╭─ SOURCE RECORDS
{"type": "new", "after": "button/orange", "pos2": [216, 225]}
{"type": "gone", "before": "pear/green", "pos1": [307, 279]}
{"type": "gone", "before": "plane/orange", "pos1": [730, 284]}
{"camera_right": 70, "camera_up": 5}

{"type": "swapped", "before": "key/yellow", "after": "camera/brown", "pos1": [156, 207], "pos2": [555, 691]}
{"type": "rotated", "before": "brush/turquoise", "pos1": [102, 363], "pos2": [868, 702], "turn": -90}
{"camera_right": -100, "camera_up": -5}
╰─
- _WHAT TO WORK ON_
Where a line in the entries holds the word "gone", copy that line.

- _REPLY TO THE EXERCISE_
{"type": "gone", "before": "pear/green", "pos1": [307, 279]}
{"type": "gone", "before": "plane/orange", "pos1": [730, 284]}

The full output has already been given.